Retype the lines below exactly, but only those from the line that has "C5: 4.7uF (+9V, 0V) -> none" through the line that has "R12: none -> 18k (COM, N1)". Omit every picture.

##### Input

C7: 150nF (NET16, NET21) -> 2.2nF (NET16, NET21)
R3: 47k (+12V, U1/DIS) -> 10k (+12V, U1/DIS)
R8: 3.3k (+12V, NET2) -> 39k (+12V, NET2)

##########
##### Input

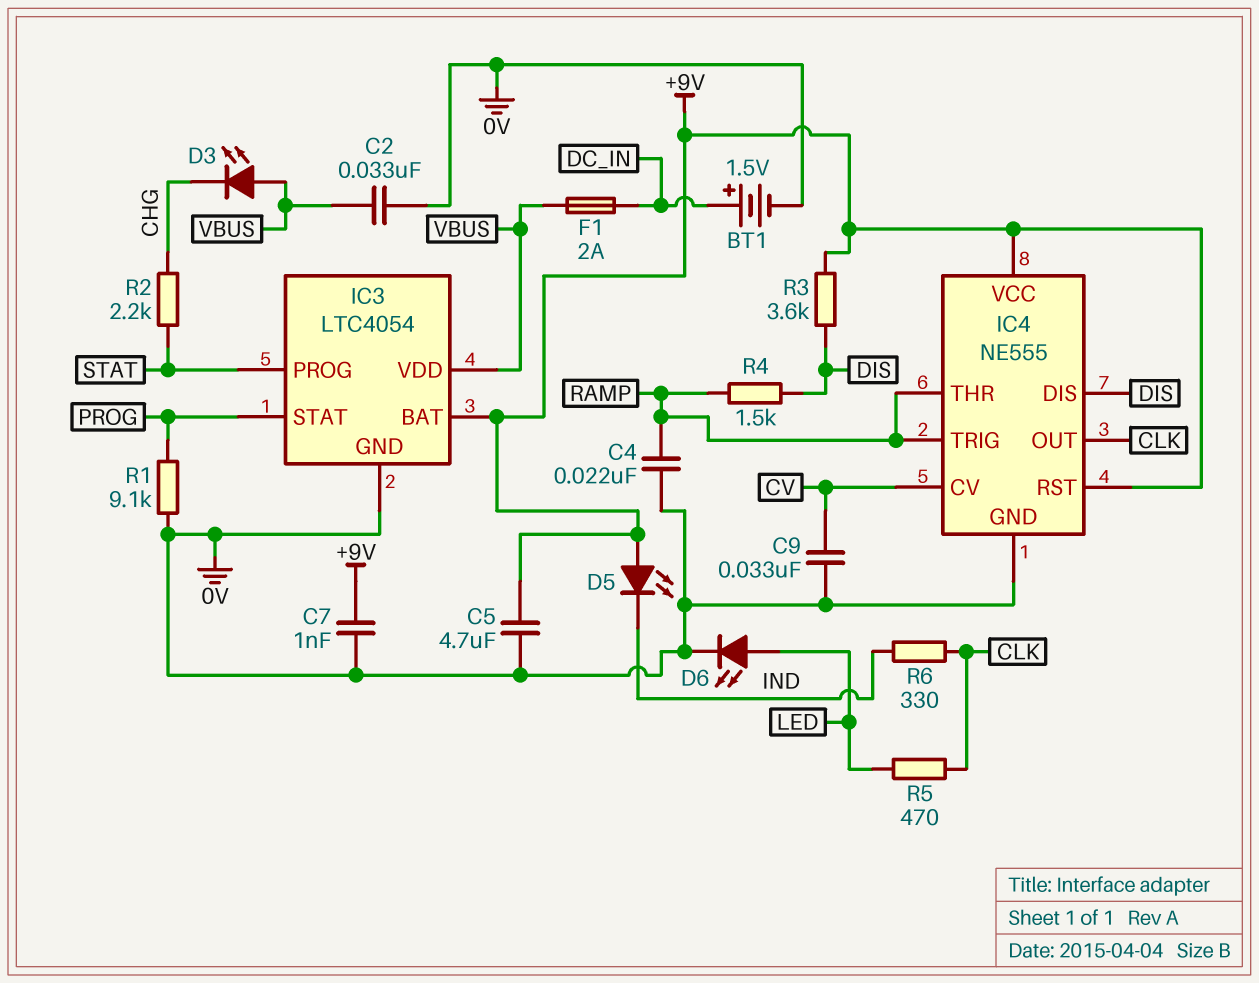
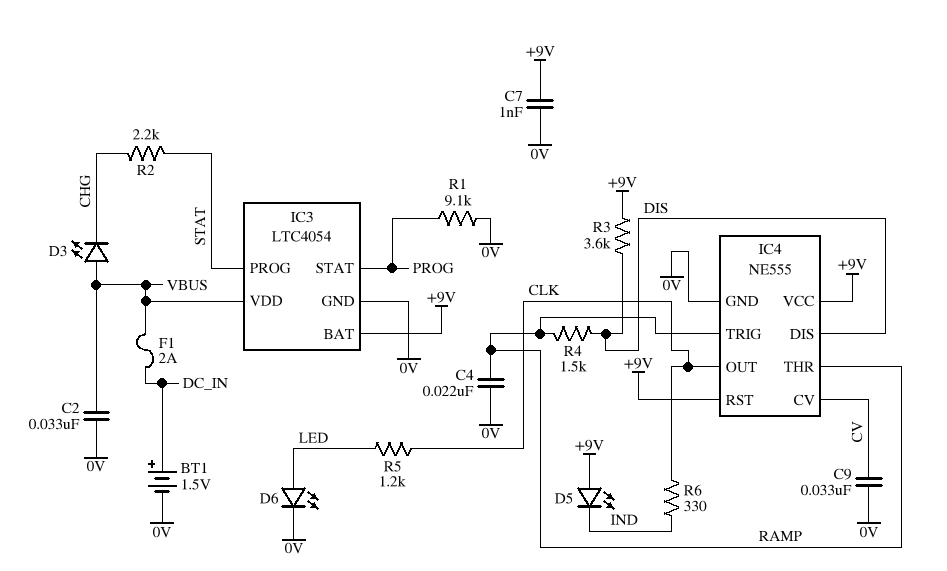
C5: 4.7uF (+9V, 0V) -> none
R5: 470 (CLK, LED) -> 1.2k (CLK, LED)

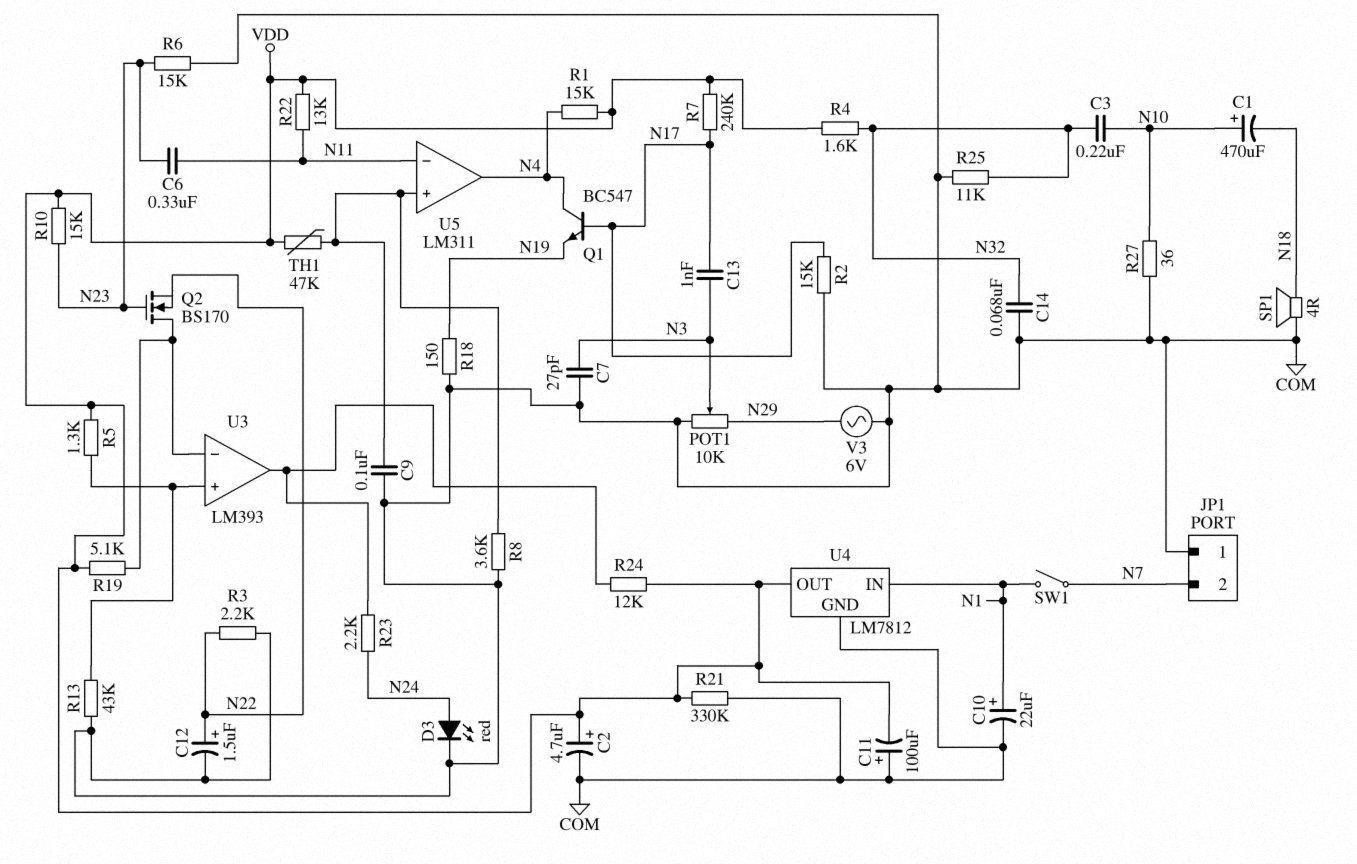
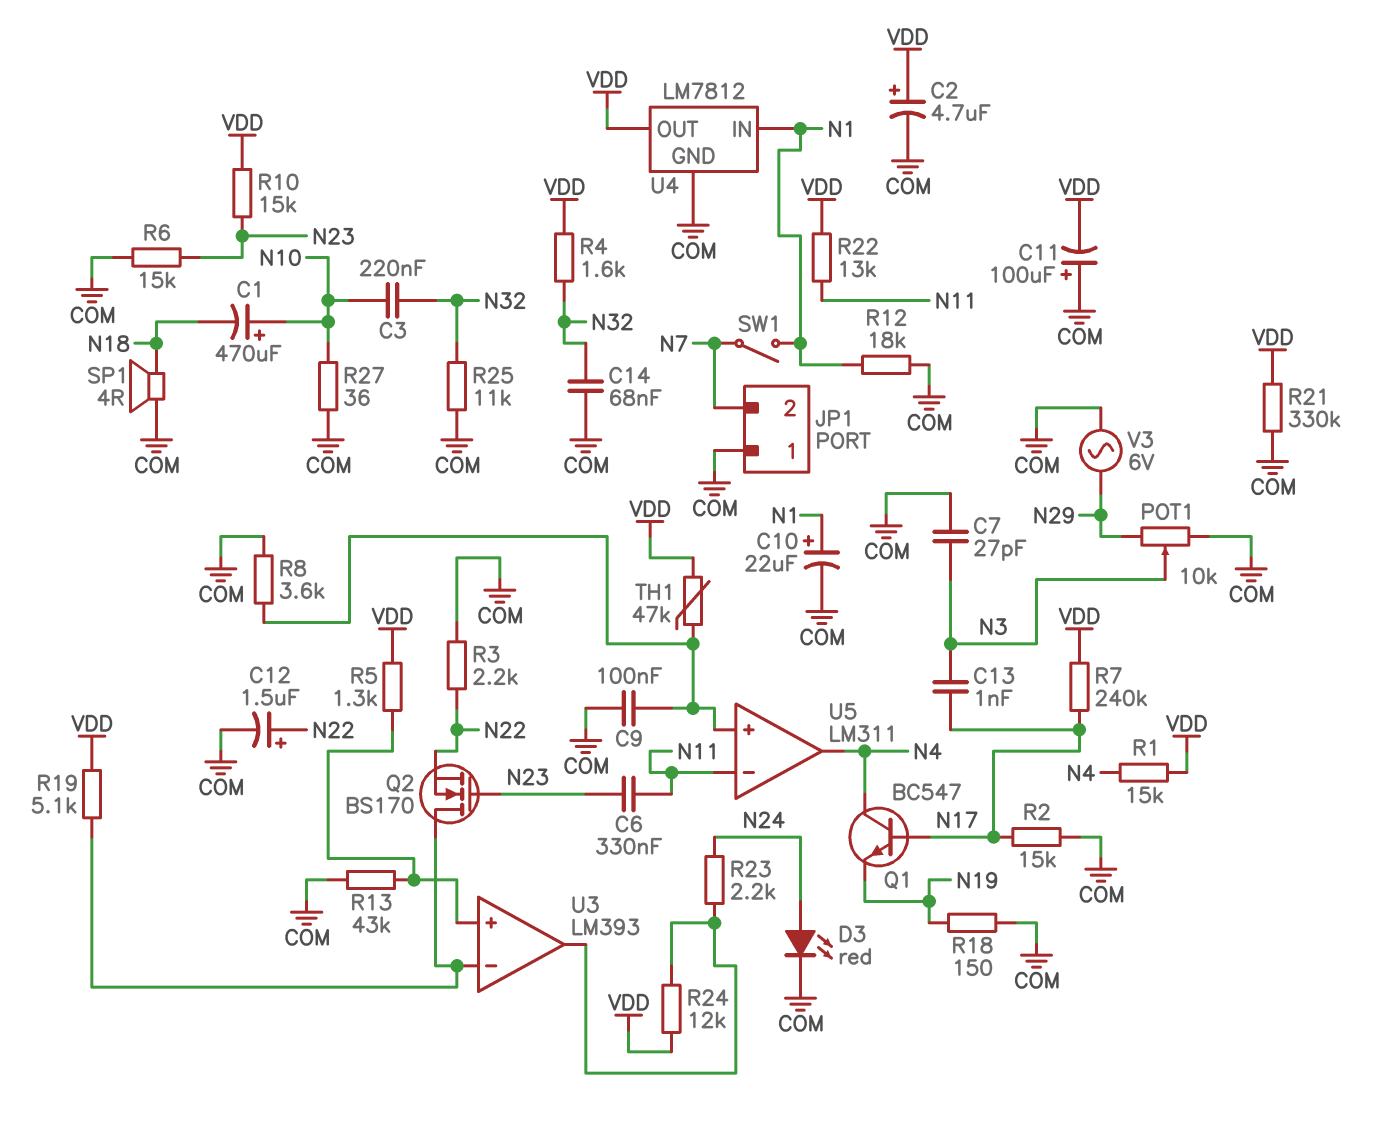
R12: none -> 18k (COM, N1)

##########

• [Solution below]:
C5: 4.7uF (+9V, 0V) -> none
R5: 470 (CLK, LED) -> 1.2k (CLK, LED)

R12: none -> 18k (COM, N1)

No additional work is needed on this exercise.